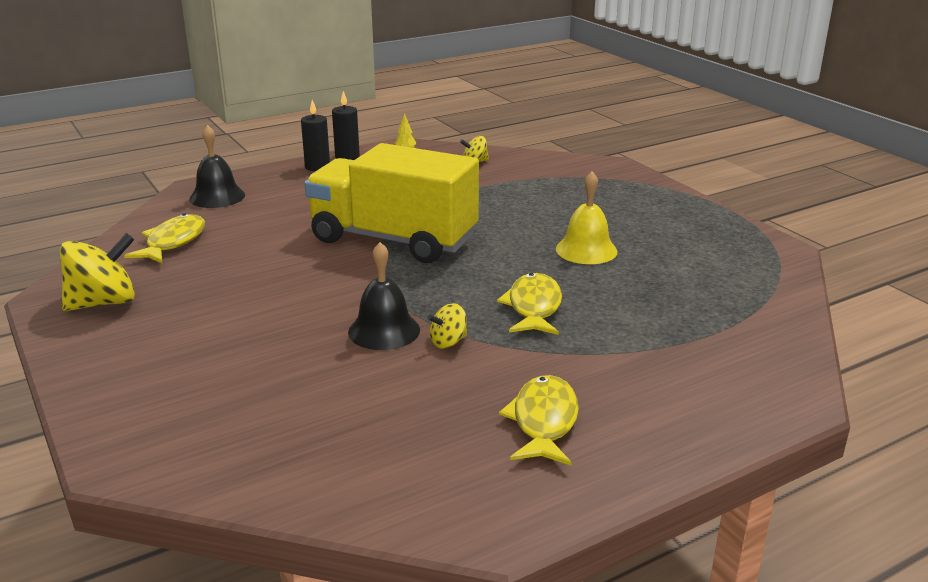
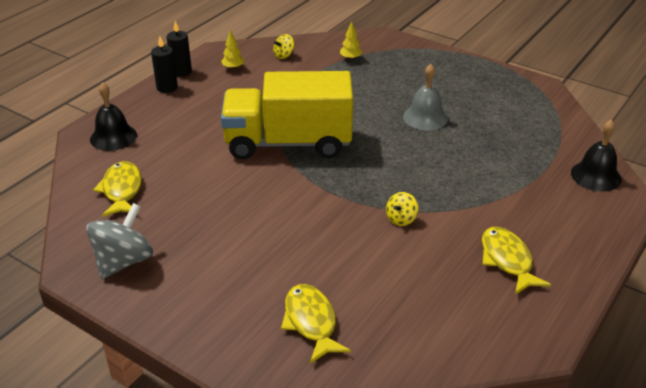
camera: 25 degrees left, 10 degrees up
yellow spinning top [60,233,135,311] -> grey spinning top [86,203,153,279]
black bell [348,242,420,350] -> black bell moved to [571,120,622,191]
yellow fish [497,273,562,335] -> yellow fish moved to [281,284,351,364]
yellow bell [556,171,618,264] -> grey bell [403,64,448,130]
none -> yellow tree [340,21,362,60]

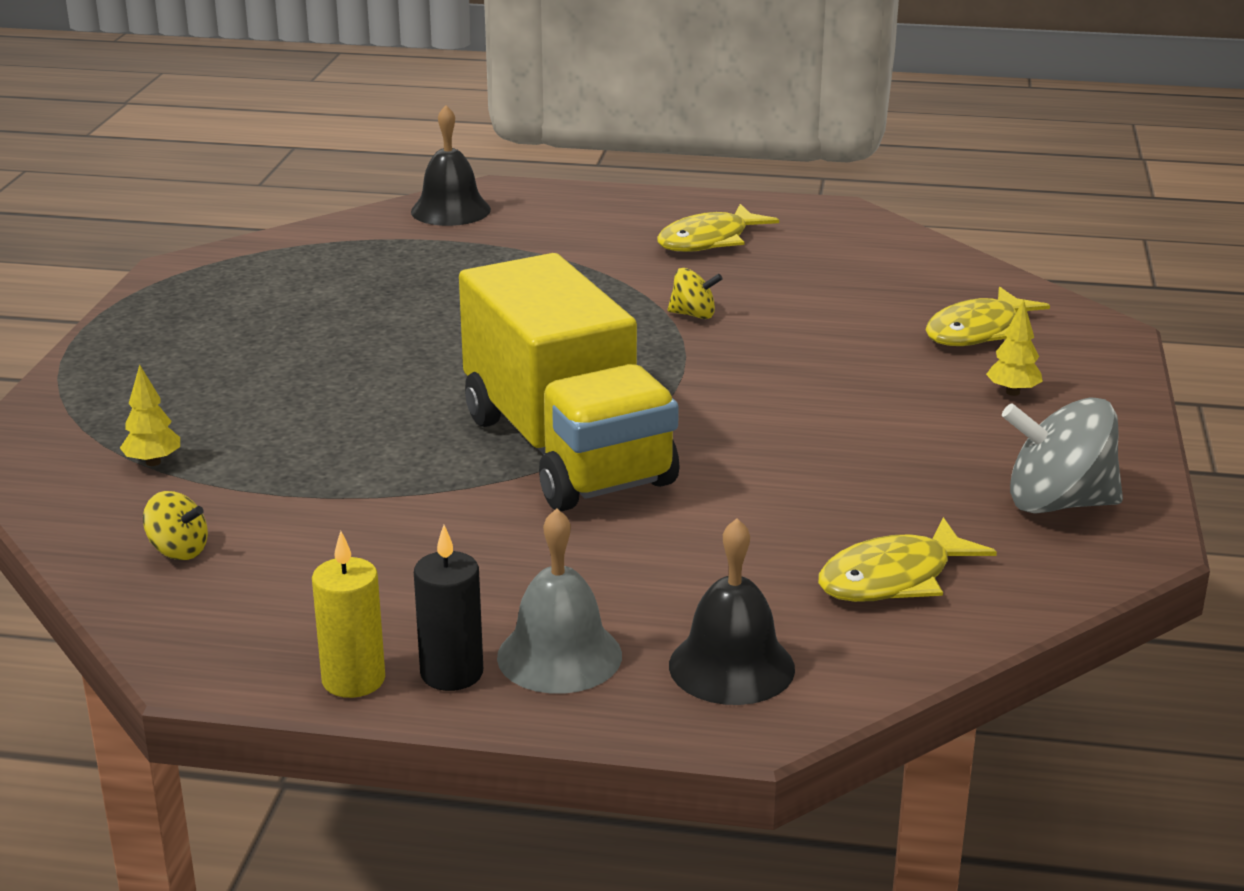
camera: 115 degrees left, 10 degrees down
black candle [167,21,192,77] -> yellow candle [312,531,385,698]
yellow tree [221,30,244,70] -> yellow tree moved to [986,299,1043,396]
grey bell [403,64,448,130] -> grey bell moved to [497,508,622,694]

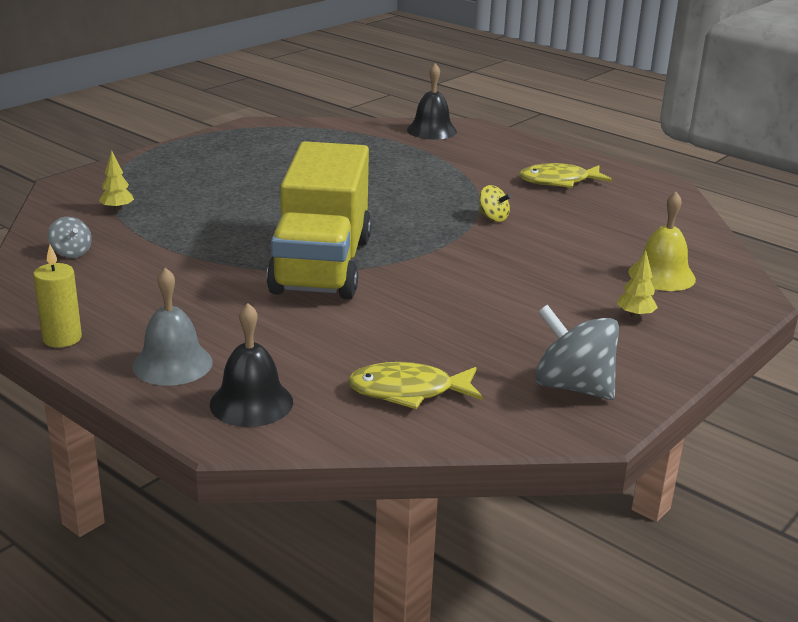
camera: 30 degrees right, 0 degrees up
yellow spinning top [143,491,208,560] -> grey spinning top [48,217,92,258]
black candle [414,525,483,691] -> none
yellow fish [926,287,1050,346] -> yellow bell [629,192,696,291]

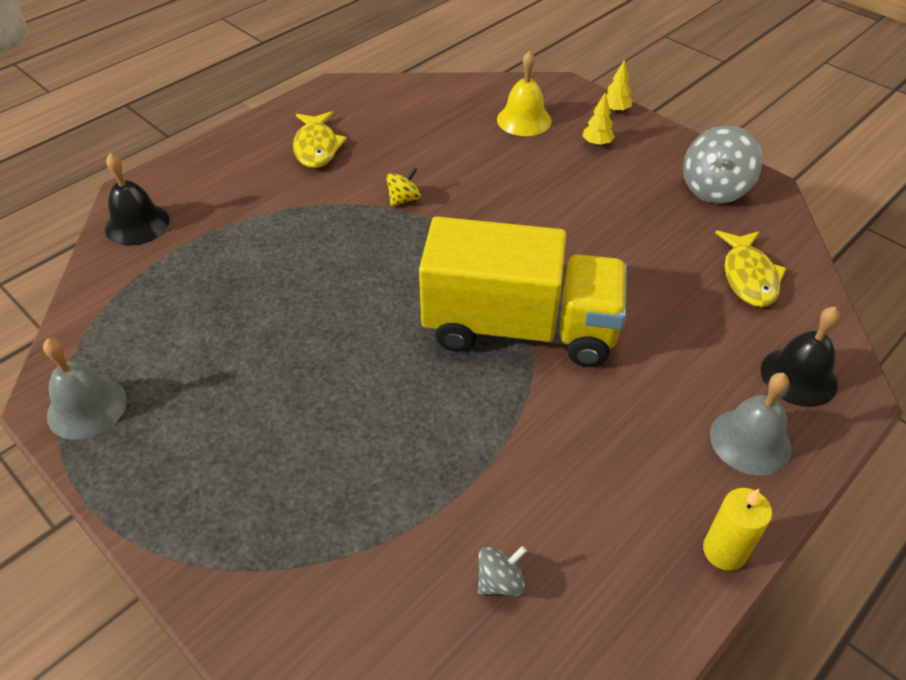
camera: 85 degrees left, 20 degrees up
yellow tree [99,151,134,211] -> yellow tree moved to [606,59,632,113]
none -> grey bell [43,338,127,440]

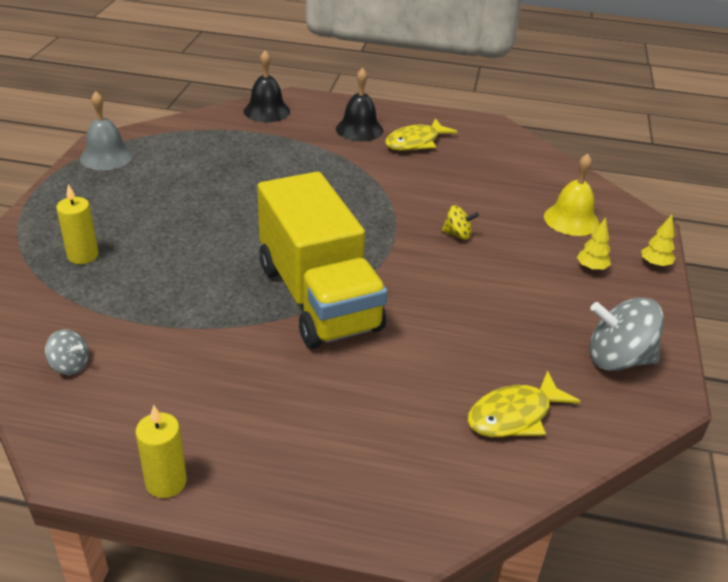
camera: 55 degrees right, 10 degrees down
yellow spinning top [386,167,421,206] -> yellow spinning top moved to [442,205,479,240]
grey bell [710,373,791,475] -> none
black bell [761,307,840,407] -> black bell moved to [336,68,383,141]
none -> yellow candle [56,184,99,264]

§ To do: Exclude all images and return the listing word for word.

§ Exercise response:
camera: 25 degrees left, 10 degrees up
yellow spinning top [60,233,135,311] -> grey spinning top [86,203,153,279]
black bell [348,242,420,350] -> black bell moved to [571,120,622,191]
yellow fish [497,273,562,335] -> yellow fish moved to [281,284,351,364]
yellow bell [556,171,618,264] -> grey bell [403,64,448,130]
none -> yellow tree [340,21,362,60]

camera: 115 degrees left, 10 degrees down
black candle [167,21,192,77] -> yellow candle [312,531,385,698]
yellow tree [221,30,244,70] -> yellow tree moved to [986,299,1043,396]
grey bell [403,64,448,130] -> grey bell moved to [497,508,622,694]

camera: 30 degrees right, 0 degrees up
yellow spinning top [143,491,208,560] -> grey spinning top [48,217,92,258]
black candle [414,525,483,691] -> none
yellow fish [926,287,1050,346] -> yellow bell [629,192,696,291]

camera: 85 degrees left, 20 degrees up
yellow tree [99,151,134,211] -> yellow tree moved to [606,59,632,113]
none -> grey bell [43,338,127,440]

camera: 55 degrees right, 10 degrees down
yellow spinning top [386,167,421,206] -> yellow spinning top moved to [442,205,479,240]
grey bell [710,373,791,475] -> none
black bell [761,307,840,407] -> black bell moved to [336,68,383,141]
none -> yellow candle [56,184,99,264]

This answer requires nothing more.